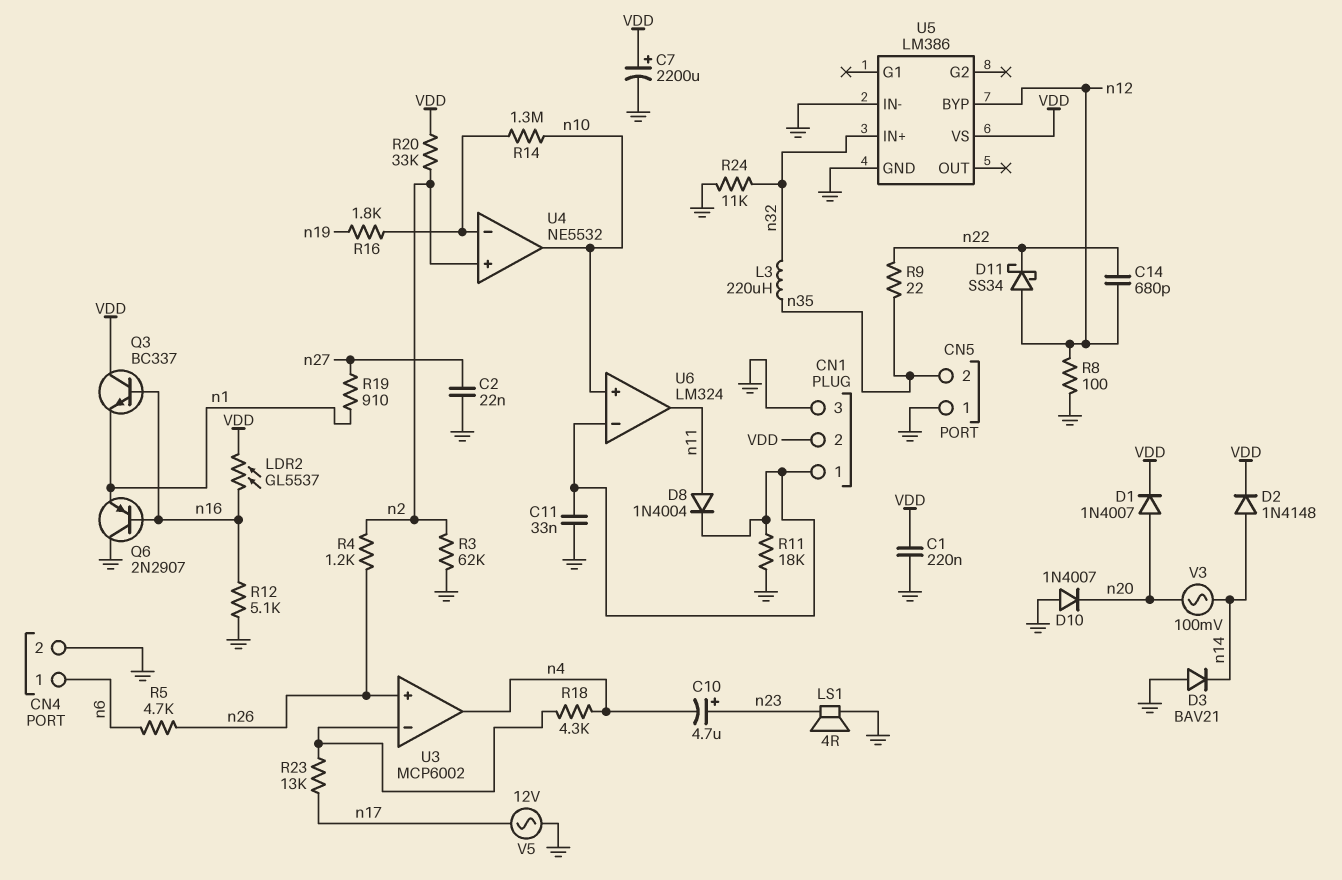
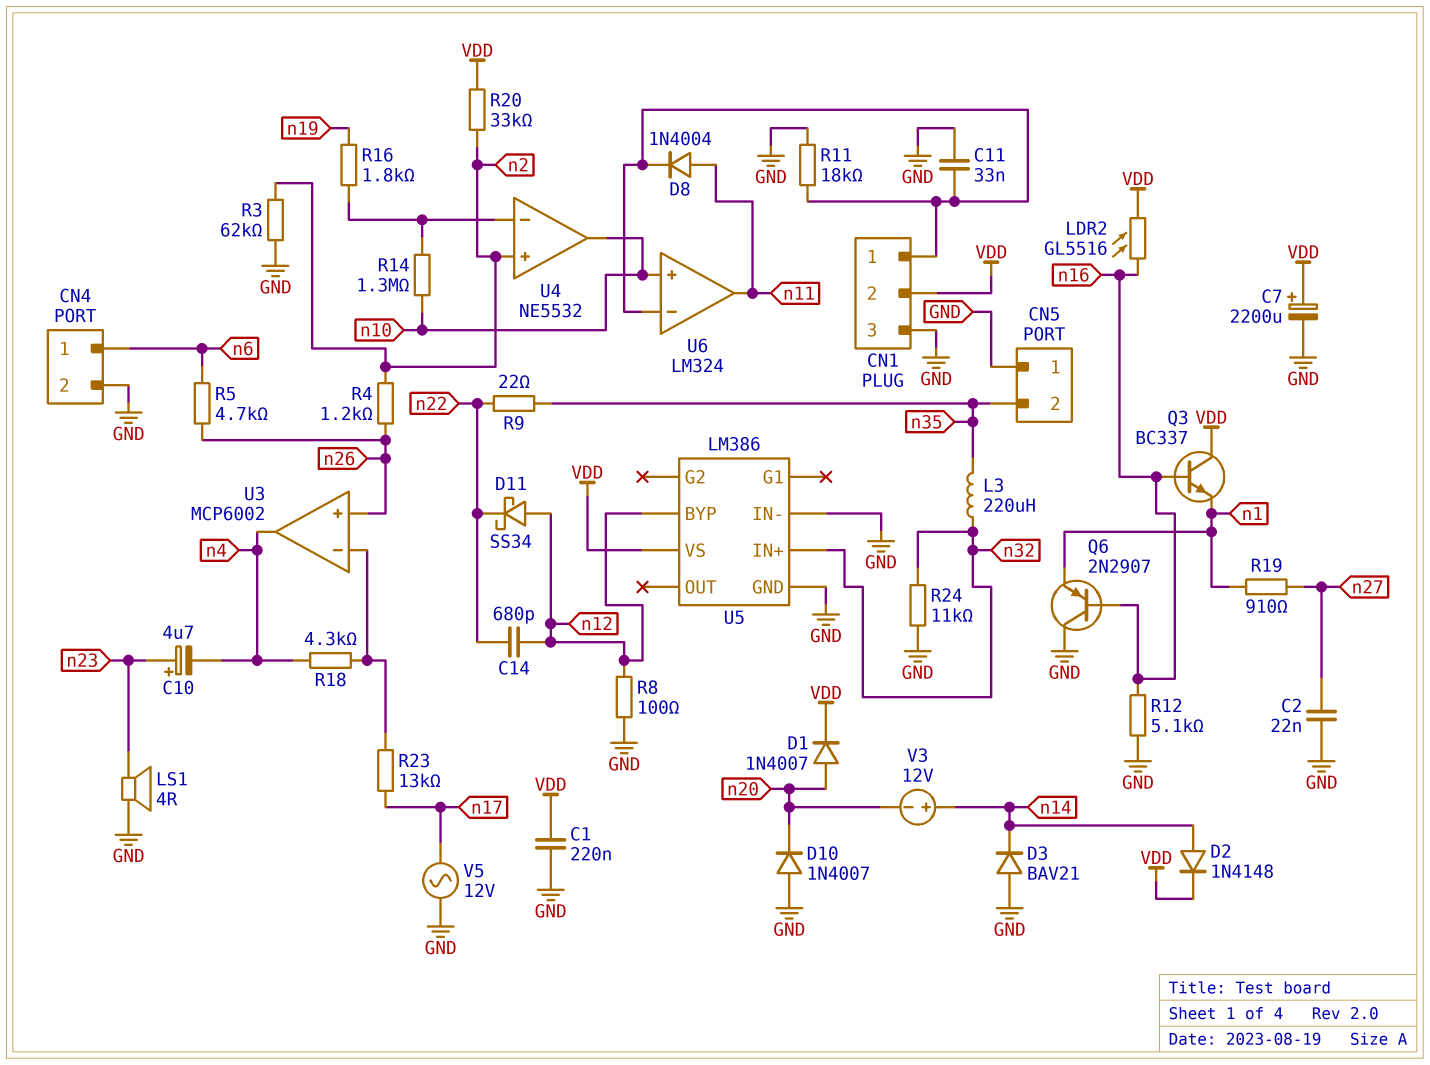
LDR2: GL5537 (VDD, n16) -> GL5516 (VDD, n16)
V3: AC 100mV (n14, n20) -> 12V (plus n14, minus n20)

:::

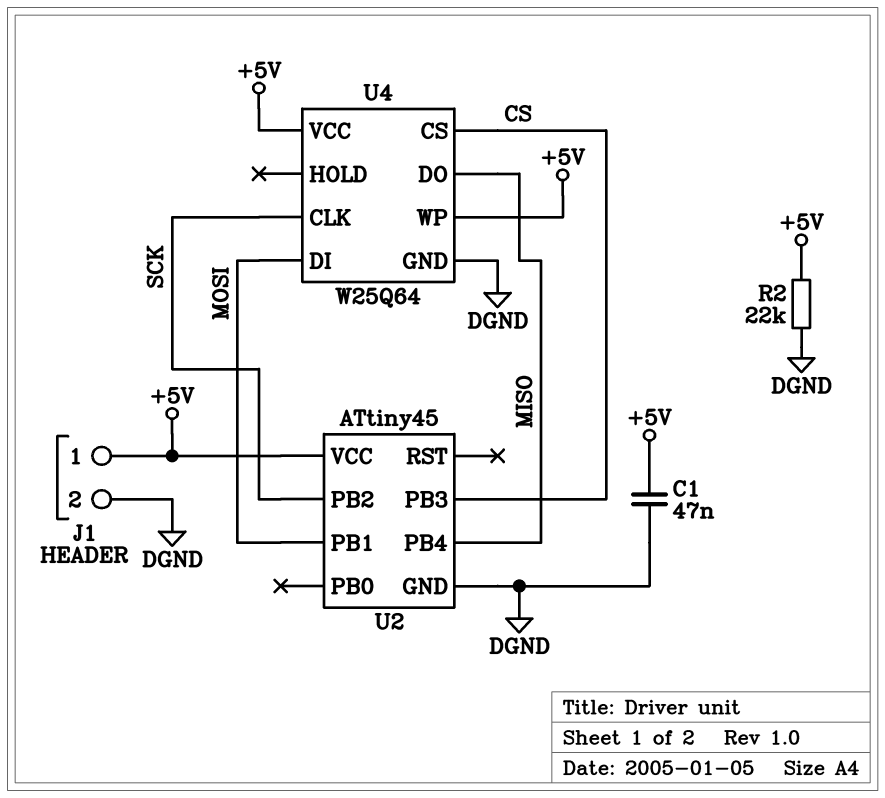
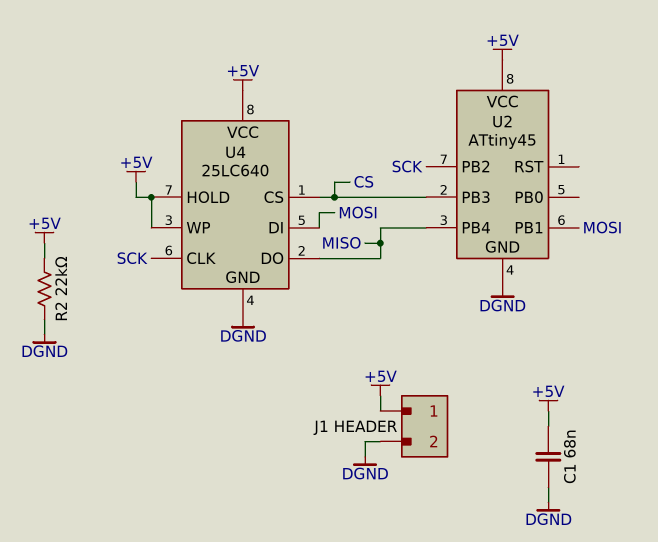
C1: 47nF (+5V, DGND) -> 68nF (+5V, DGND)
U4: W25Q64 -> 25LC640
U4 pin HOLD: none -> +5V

:::

> **What you will do**
Starting at the line above that contains "LDR2: GL5537 (VDD, n16) -> GL5516 (VDD, n16)", write out each line exactly until the line that contains "V3: AC 100mV" has been written, and stop there.

> **Response to this exercise**
LDR2: GL5537 (VDD, n16) -> GL5516 (VDD, n16)
V3: AC 100mV (n14, n20) -> 12V (plus n14, minus n20)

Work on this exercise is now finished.